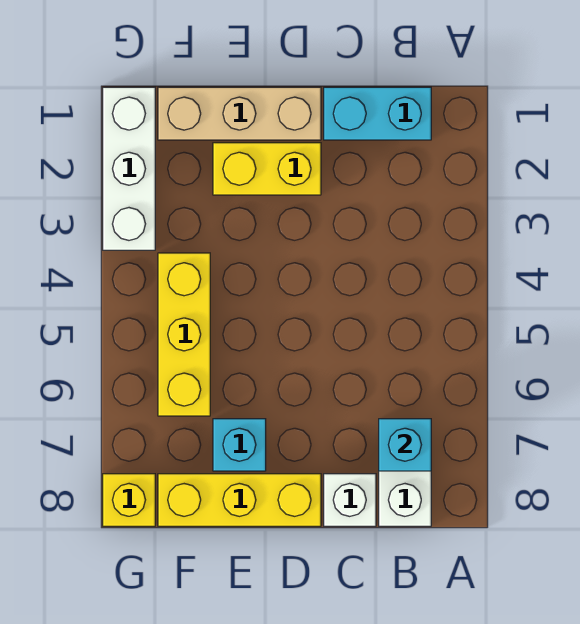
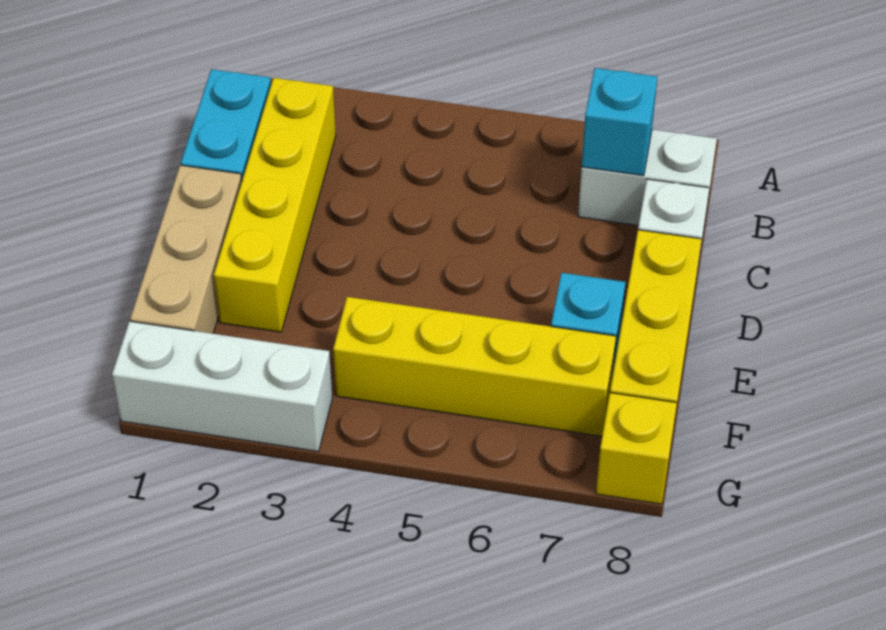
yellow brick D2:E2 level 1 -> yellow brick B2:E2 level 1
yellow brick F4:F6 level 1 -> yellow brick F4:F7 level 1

--------------------------------------------------

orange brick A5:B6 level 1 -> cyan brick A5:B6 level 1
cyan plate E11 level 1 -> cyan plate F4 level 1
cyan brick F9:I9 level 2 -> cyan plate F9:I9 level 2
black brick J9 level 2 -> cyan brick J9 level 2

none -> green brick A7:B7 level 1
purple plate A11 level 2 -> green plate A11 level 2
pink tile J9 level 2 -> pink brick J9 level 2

--------------------------------------------------

Search the material above for lines containing the string "green", then pull them out.

• Task solution
none -> green brick A7:B7 level 1
purple plate A11 level 2 -> green plate A11 level 2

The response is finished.